* [Exercise prompt]:
Reply only with how many lines below contain "none".

* [Input]:
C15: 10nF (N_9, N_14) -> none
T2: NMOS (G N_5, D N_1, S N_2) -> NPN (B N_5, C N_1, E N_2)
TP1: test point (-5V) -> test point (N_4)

--

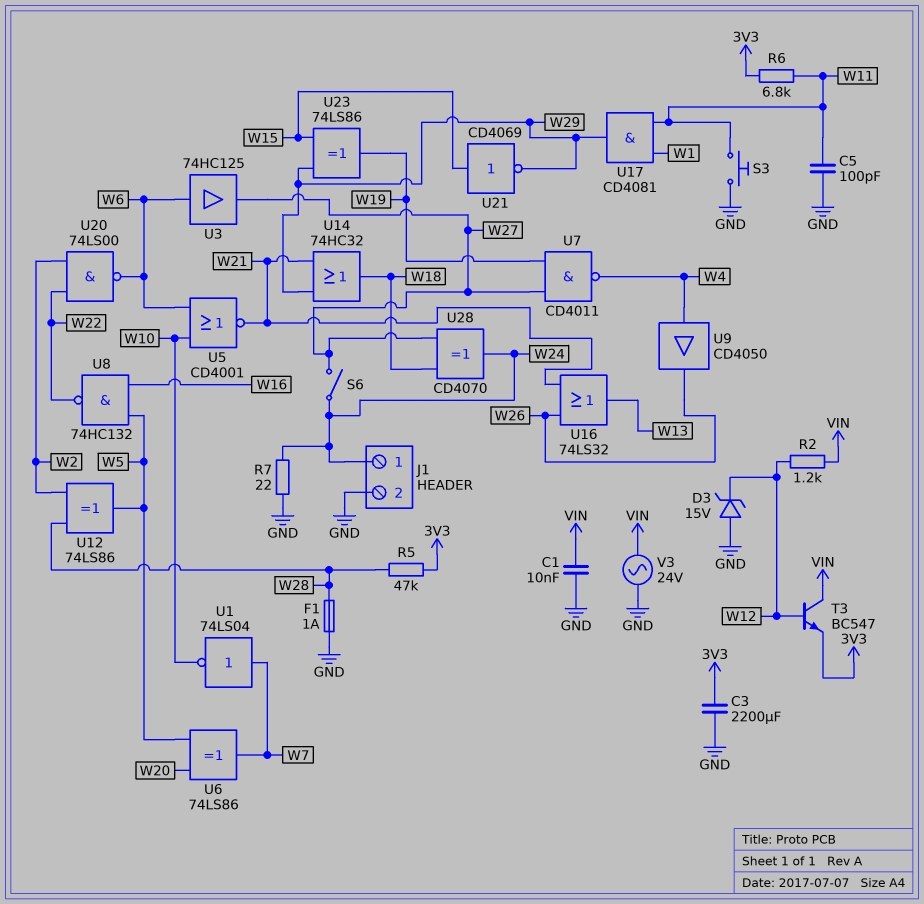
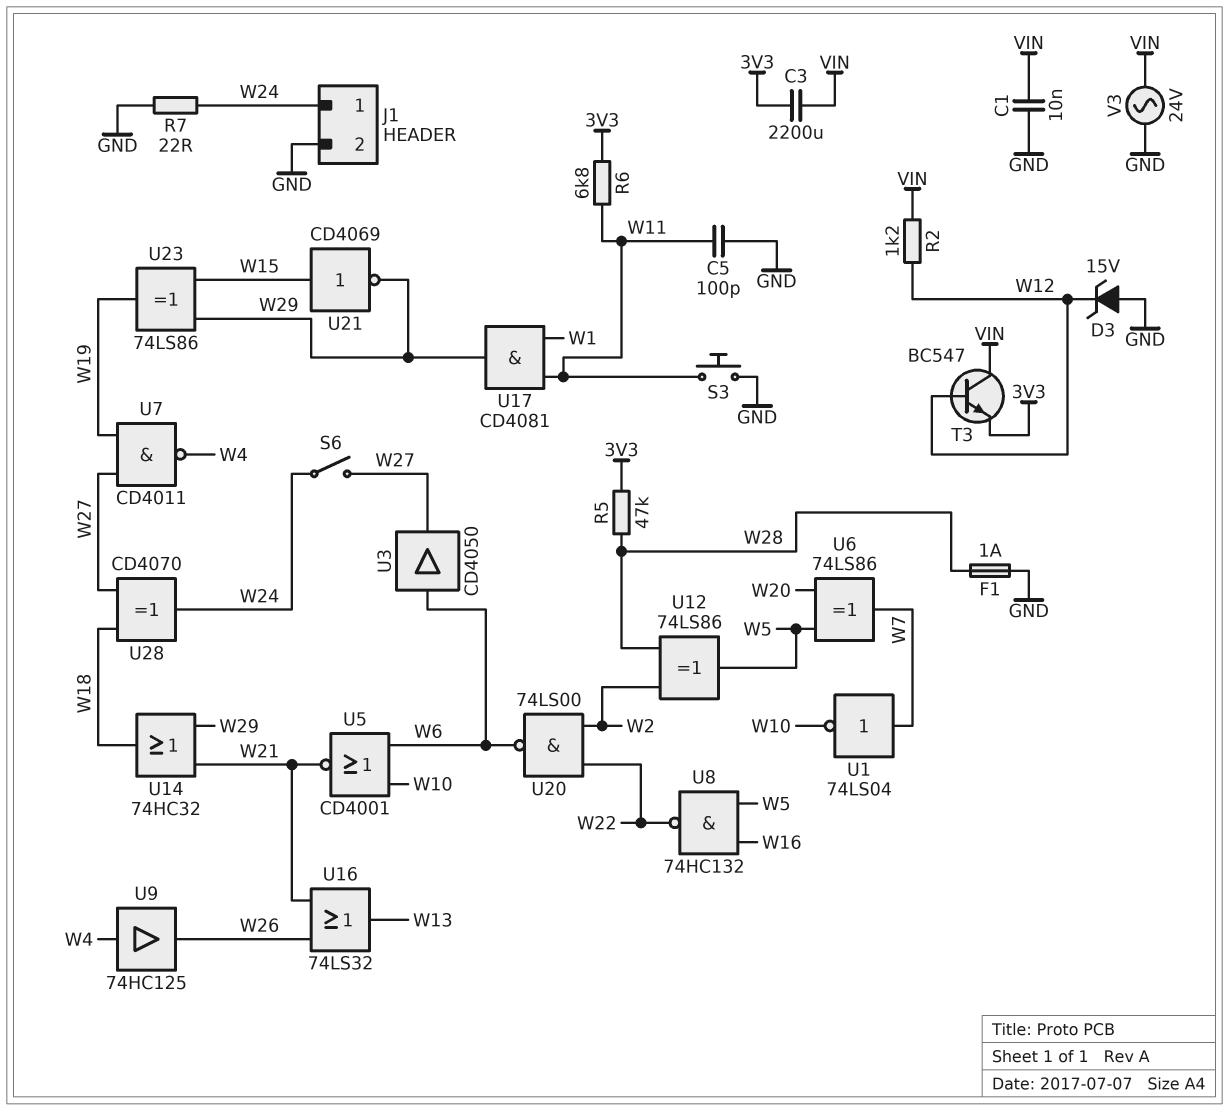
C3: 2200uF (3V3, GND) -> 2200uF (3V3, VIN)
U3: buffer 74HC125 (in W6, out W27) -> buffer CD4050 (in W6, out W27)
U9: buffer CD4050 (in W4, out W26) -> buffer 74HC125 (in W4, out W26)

---

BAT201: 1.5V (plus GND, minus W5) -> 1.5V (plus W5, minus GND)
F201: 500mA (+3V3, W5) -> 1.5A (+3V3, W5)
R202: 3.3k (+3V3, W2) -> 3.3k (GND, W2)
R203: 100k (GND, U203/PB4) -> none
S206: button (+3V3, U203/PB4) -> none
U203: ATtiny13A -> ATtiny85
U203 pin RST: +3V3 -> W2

* [Finished task]:
3